> Work required: Put every line of the items below into a Markdown table with the columns Row and Line, numbering the rows and skipping blank lines. Leave the pictures out.

——————

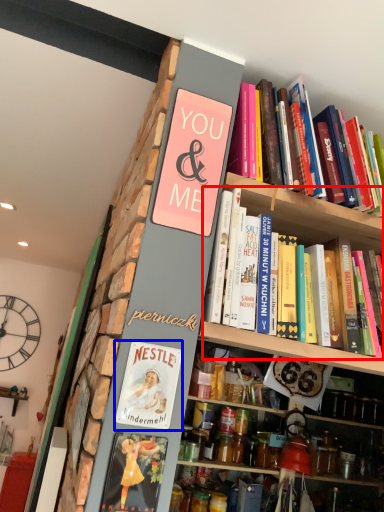
Question: Among these objects, which one is nearest to the camera, book (highlighted by a red box) or book cover (highlighted by a blue box)?

Choices:
 (A) book
 (B) book cover

Answer: (A)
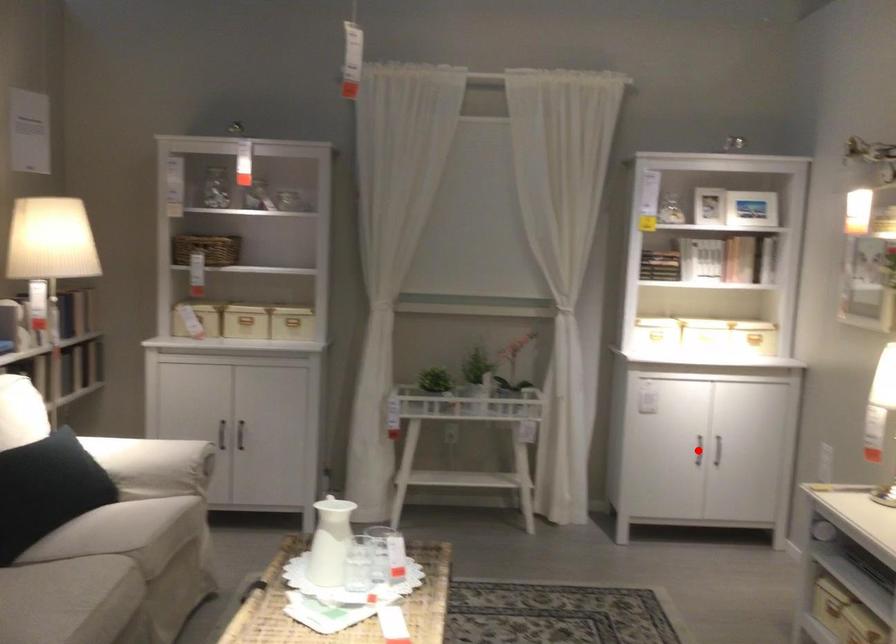
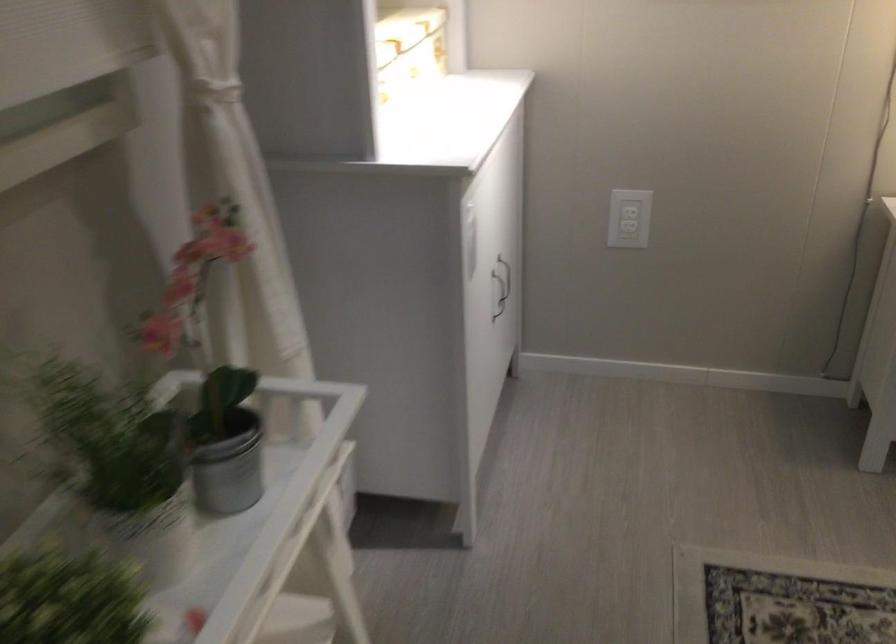
Question: I am providing you with two images of the same scene from different viewpoints. A red point is marked on the first image. At the location where the point appears in image 1, is it still visible in image 2?

Choices:
 (A) Yes
 (B) No

Answer: (B)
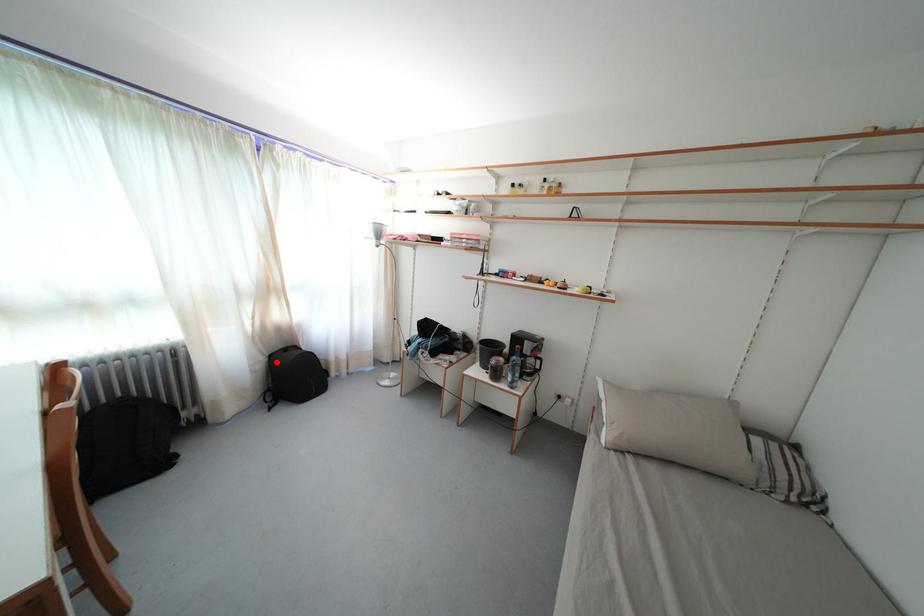
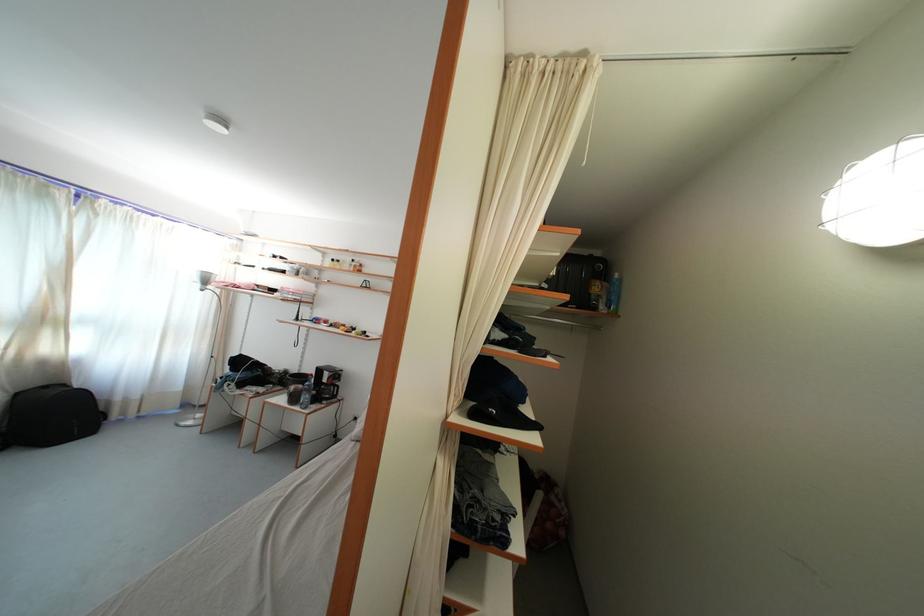
Question: I am providing you with two images of the same scene from different viewpoints. A red point is shown in image1. For the corresponding object point in image2, is it positioned nearer or farther from the camera?

Choices:
 (A) Nearer
 (B) Farther

Answer: (B)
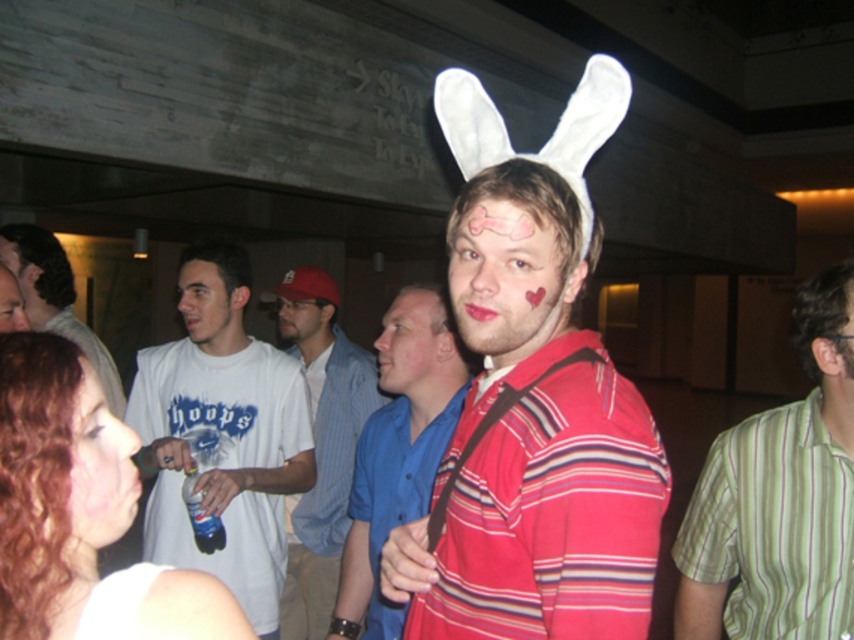
You are at the event and want to take a photo of the man with both the smooth skin face at center and the matte white cap at center in the frame. Which object should you position closer to the left side of the camera to ensure both are visible?

You should position the matte white cap at center closer to the left side of the camera because the smooth skin face at center is to the right of the matte white cap at center, so moving the cap left will keep both in frame.

You are at a social gathering and want to locate the tallest person between the green striped shirt at right and the white shirt at center. Which one should you look towards?

The green striped shirt at right is much taller than the white shirt at center, so you should look towards the green striped shirt at right.

You are at a party and want to find the person wearing a green striped shirt at right. Which direction should you look relative to the person in the white shirt at center?

The green striped shirt at right is below the white shirt at center, so you should look downward from the white shirt at center to find the green striped shirt at right.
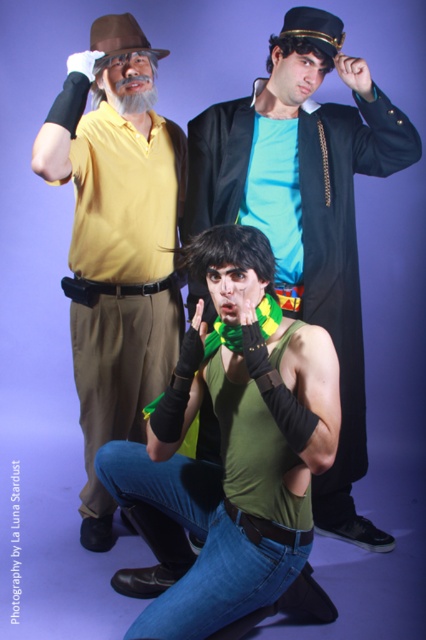
What are the coordinates of the green matte vest at center?

The green matte vest at center is located at coordinates (230, 451).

——————

> Solution to this task:
| Row | Line |
|---|---|
| 1 | Question: Among these objects, which one is nearest to the camera, book (highlighted by a red box) or book cover (highlighted by a blue box)? |
| 2 | Choices: |
| 3 |  (A) book |
| 4 |  (B) book cover |
| 5 | Answer: (A) |
| 6 | Question: I am providing you with two images of the same scene from different viewpoints. A red point is marked on the first image. At the location where the point appears in image 1, is it still visible in image 2? |
| 7 | Choices: |
| 8 |  (A) Yes |
| 9 |  (B) No |
| 10 | Answer: (B) |
| 11 | Question: I am providing you with two images of the same scene from different viewpoints. A red point is shown in image1. For the corresponding object point in image2, is it positioned nearer or farther from the camera? |
| 12 | Choices: |
| 13 |  (A) Nearer |
| 14 |  (B) Farther |
| 15 | Answer: (B) |
| 16 | You are at the event and want to take a photo of the man with both the smooth skin face at center and the matte white cap at center in the frame. Which object should you position closer to the left side of the camera to ensure both are visible? |
| 17 | You should position the matte white cap at center closer to the left side of the camera because the smooth skin face at center is to the right of the matte white cap at center, so moving the cap left will keep both in frame. |
| 18 | You are at a social gathering and want to locate the tallest person between the green striped shirt at right and the white shirt at center. Which one should you look towards? |
| 19 | The green striped shirt at right is much taller than the white shirt at center, so you should look towards the green striped shirt at right. |
| 20 | You are at a party and want to find the person wearing a green striped shirt at right. Which direction should you look relative to the person in the white shirt at center? |
| 21 | The green striped shirt at right is below the white shirt at center, so you should look downward from the white shirt at center to find the green striped shirt at right. |
| 22 | What are the coordinates of the green matte vest at center? |
| 23 | The green matte vest at center is located at coordinates (230, 451). |